Match the word "down". Return each line of the data below where it appears.

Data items
• • • • •
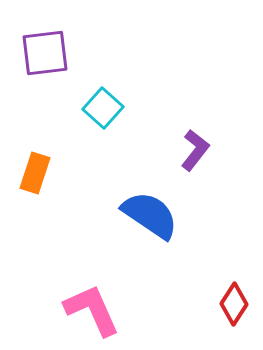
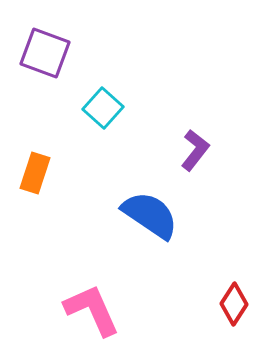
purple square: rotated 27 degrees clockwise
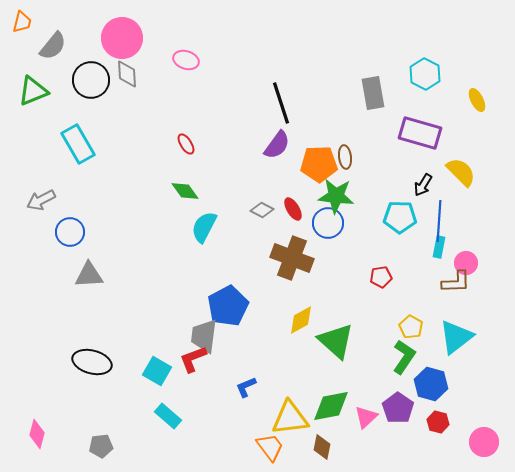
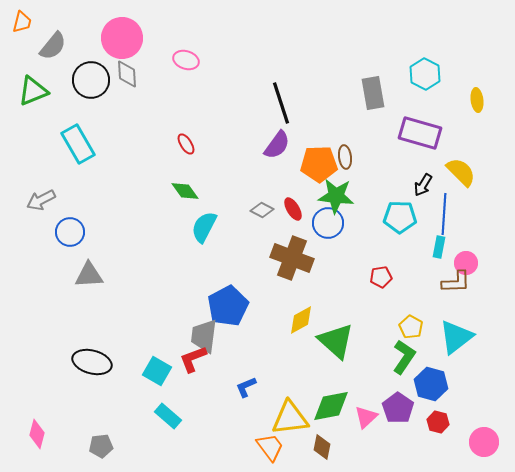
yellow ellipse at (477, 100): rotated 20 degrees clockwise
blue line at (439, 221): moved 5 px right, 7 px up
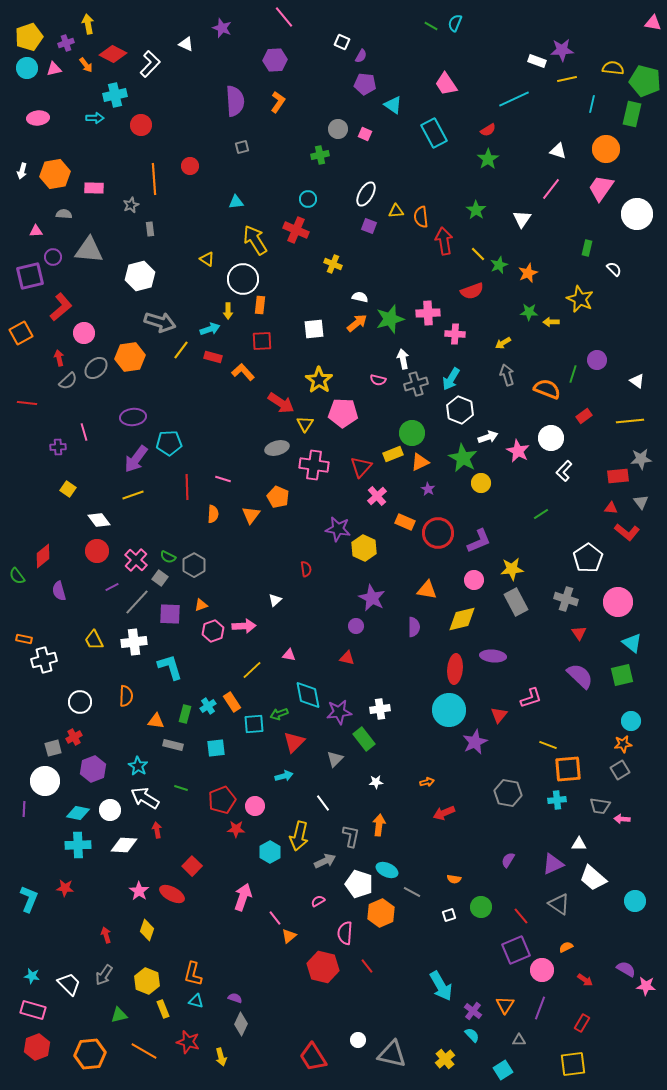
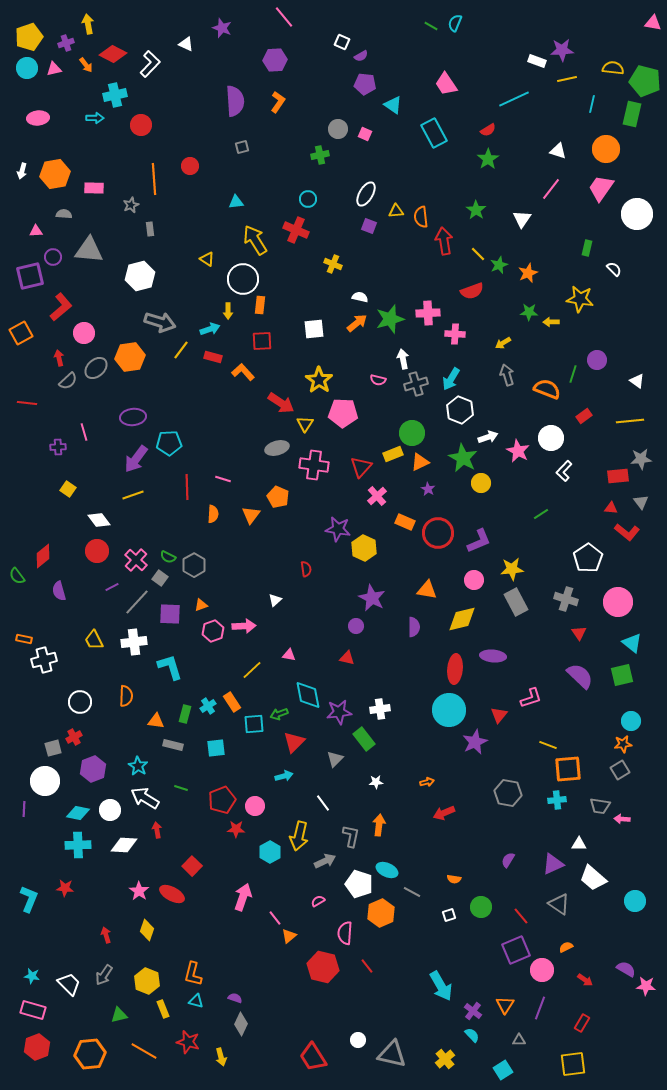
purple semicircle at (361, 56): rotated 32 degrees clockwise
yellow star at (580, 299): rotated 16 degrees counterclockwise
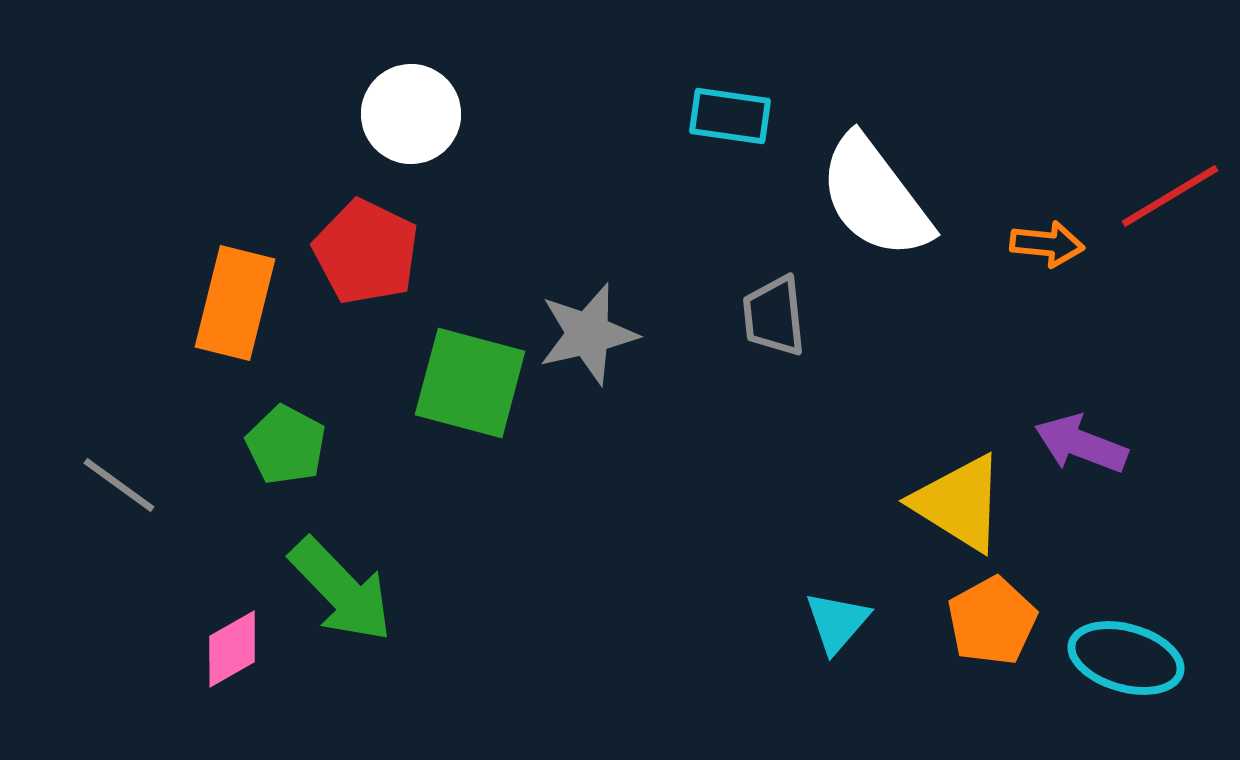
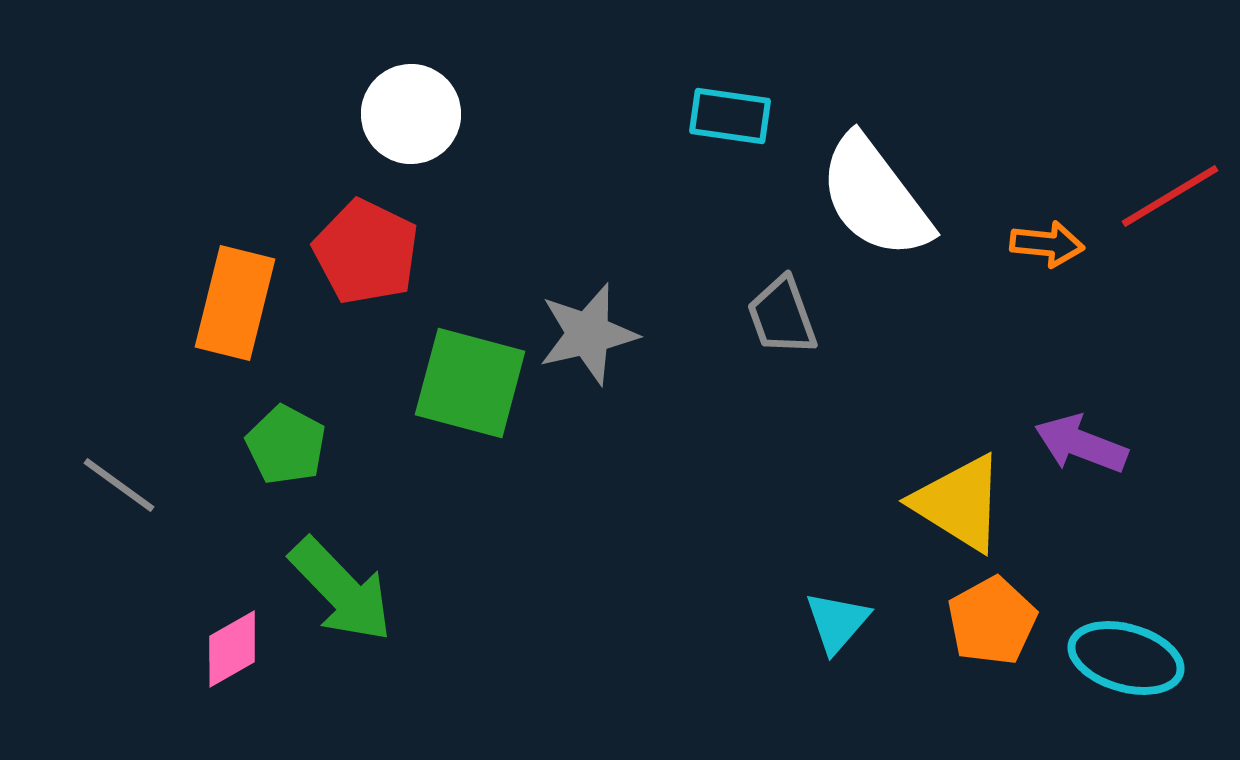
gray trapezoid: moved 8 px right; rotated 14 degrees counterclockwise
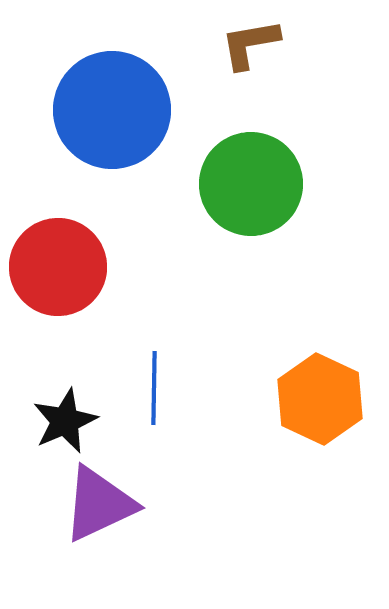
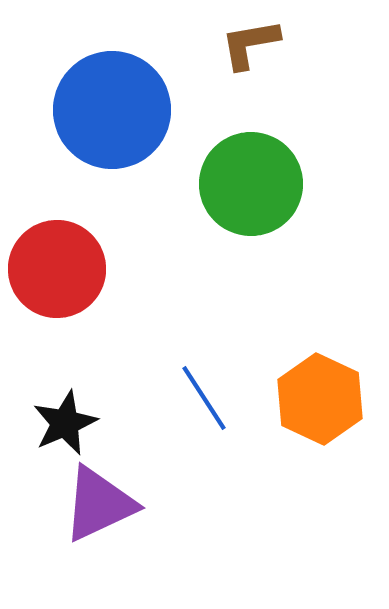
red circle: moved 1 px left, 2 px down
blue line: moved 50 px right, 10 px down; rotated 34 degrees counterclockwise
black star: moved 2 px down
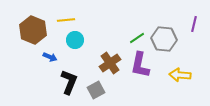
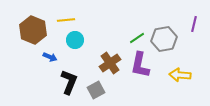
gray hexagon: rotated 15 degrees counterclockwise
• • • • •
Solution ▸
red circle: moved 1 px left, 2 px down
blue line: moved 50 px right, 10 px down; rotated 34 degrees counterclockwise
black star: moved 2 px down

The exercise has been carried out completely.